## Work order
Produce as output only the lines below starting at the line with "to (422 396)" and continuing through the line with "[rouge] (690 150)", each one exactly as written.

··· Data excerpts

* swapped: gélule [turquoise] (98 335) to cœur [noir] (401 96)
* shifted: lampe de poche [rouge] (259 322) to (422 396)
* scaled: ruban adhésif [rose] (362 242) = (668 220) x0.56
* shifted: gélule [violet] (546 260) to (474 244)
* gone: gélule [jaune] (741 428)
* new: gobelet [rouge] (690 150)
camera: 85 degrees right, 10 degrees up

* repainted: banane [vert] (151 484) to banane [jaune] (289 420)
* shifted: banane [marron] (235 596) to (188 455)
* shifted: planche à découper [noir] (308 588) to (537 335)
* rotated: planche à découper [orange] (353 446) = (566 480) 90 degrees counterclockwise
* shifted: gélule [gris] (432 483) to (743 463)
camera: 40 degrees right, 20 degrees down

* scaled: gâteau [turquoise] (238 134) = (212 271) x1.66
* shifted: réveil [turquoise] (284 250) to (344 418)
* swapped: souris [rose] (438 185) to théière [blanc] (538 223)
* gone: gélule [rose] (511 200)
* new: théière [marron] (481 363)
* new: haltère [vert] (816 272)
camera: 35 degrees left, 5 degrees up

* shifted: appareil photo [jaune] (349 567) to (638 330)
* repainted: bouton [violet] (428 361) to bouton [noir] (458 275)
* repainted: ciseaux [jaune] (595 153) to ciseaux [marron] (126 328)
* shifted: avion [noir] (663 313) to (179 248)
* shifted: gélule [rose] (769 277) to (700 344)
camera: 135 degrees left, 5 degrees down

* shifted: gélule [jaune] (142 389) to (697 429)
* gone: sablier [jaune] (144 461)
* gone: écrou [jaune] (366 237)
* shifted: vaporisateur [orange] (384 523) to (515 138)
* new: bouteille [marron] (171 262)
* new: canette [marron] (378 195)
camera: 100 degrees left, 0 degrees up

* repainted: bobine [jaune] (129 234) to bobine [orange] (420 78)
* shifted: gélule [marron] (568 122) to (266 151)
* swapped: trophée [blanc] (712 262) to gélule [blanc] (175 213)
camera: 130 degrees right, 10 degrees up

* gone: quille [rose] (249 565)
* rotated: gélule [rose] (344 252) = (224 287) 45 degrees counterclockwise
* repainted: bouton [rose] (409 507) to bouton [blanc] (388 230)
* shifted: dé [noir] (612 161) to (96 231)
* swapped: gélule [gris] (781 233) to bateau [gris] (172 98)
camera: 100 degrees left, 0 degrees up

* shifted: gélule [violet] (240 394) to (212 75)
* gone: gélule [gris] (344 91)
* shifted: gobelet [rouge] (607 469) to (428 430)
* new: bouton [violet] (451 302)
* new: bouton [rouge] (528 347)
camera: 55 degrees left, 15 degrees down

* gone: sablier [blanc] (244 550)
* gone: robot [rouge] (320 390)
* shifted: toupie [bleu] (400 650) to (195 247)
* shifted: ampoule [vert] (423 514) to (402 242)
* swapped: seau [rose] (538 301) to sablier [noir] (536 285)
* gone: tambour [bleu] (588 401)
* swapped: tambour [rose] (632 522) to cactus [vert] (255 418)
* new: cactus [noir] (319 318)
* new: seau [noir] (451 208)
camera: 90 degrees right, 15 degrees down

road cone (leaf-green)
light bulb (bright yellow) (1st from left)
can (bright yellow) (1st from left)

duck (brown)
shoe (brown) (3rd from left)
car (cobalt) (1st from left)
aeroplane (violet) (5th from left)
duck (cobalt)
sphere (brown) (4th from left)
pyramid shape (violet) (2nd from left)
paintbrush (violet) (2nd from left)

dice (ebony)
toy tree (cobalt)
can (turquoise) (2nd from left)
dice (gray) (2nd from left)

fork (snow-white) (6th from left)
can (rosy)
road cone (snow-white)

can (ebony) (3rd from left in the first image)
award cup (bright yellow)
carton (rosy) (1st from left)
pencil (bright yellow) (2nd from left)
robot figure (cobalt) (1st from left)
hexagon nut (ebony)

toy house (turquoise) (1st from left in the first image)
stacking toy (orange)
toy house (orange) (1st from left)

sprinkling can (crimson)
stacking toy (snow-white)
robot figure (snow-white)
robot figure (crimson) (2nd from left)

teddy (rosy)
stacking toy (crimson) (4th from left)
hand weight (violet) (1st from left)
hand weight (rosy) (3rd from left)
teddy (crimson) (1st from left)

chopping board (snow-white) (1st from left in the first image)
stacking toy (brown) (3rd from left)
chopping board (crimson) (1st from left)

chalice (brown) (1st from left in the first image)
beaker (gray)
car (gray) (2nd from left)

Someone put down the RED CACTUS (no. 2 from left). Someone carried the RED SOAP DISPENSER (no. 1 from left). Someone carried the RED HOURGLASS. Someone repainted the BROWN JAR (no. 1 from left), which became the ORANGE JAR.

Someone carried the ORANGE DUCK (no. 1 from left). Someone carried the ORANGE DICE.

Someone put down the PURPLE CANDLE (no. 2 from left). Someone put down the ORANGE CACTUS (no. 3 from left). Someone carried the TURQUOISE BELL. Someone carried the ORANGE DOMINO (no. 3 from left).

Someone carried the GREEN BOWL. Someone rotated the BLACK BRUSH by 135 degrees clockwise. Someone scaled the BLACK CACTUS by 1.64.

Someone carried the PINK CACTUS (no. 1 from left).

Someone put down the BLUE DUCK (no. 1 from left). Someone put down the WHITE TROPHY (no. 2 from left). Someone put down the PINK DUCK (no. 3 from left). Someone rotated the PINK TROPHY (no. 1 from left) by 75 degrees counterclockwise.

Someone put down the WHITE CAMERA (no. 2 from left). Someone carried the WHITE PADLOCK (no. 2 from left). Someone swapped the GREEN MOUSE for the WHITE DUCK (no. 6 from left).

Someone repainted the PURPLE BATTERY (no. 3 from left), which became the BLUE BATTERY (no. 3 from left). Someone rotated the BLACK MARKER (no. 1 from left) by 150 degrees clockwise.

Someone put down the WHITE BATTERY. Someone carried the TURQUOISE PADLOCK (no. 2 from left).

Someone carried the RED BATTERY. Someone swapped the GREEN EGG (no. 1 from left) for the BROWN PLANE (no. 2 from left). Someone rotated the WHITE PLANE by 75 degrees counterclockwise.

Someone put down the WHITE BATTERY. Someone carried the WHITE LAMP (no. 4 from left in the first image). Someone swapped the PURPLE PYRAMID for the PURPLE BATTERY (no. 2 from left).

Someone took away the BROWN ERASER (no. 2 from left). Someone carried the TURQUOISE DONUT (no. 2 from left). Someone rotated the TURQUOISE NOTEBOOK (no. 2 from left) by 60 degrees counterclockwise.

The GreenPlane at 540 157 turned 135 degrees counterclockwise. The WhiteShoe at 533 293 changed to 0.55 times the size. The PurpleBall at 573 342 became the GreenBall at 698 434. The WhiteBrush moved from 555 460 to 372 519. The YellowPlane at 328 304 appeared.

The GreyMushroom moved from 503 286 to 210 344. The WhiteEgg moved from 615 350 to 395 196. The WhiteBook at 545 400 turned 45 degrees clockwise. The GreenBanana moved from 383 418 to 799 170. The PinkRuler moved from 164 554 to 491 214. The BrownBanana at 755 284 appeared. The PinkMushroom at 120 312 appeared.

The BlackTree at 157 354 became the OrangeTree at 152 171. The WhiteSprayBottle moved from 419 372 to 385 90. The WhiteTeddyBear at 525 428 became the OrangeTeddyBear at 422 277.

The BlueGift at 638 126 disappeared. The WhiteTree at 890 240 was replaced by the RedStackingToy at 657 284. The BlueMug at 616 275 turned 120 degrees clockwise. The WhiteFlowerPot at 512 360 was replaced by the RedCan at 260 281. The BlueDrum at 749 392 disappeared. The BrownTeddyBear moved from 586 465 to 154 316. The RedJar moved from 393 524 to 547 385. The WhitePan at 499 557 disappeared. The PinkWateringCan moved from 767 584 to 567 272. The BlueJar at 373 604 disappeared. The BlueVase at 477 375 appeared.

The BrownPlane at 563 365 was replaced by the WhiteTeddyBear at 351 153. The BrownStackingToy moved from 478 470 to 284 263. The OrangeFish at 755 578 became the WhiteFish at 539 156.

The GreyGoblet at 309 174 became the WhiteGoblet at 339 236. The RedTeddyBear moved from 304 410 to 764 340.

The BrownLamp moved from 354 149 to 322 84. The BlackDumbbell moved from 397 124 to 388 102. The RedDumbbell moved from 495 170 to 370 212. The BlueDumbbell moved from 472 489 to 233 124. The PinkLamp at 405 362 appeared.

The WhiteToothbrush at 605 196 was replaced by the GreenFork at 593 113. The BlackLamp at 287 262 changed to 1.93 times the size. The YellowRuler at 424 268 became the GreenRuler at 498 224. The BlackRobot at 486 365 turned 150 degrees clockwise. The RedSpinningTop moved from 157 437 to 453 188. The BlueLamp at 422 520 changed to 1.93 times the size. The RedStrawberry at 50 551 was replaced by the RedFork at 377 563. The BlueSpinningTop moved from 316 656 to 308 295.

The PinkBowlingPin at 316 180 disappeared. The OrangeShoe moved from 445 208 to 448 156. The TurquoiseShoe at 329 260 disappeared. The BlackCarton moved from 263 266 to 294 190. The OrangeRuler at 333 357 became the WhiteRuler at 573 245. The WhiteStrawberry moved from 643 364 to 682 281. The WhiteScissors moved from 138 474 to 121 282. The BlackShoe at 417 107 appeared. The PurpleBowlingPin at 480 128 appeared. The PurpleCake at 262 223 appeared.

······

## Output
* shifted: lampe de poche [rouge] (259 322) to (422 396)
* scaled: ruban adhésif [rose] (362 242) = (668 220) x0.56
* shifted: gélule [violet] (546 260) to (474 244)
* gone: gélule [jaune] (741 428)
* new: gobelet [rouge] (690 150)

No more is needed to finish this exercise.